## WORK ITEM
In the material below, find the line containing "R5: 30k (AOUT, HEAT) -> 1.2k (AOUT, HEAT)" and the line containing "S3: button (GND, RESET) -> button (GND, VA)", then reproduce exactly both of them and every line between, and nothing else.

## INPUT DATA
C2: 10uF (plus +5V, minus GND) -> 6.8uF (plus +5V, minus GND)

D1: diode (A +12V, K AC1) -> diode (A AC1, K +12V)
--
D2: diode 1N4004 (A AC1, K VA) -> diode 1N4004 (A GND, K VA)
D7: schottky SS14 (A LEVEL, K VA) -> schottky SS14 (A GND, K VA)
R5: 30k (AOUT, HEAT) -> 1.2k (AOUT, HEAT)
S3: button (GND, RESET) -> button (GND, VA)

## SOLUTION
R5: 30k (AOUT, HEAT) -> 1.2k (AOUT, HEAT)
S3: button (GND, RESET) -> button (GND, VA)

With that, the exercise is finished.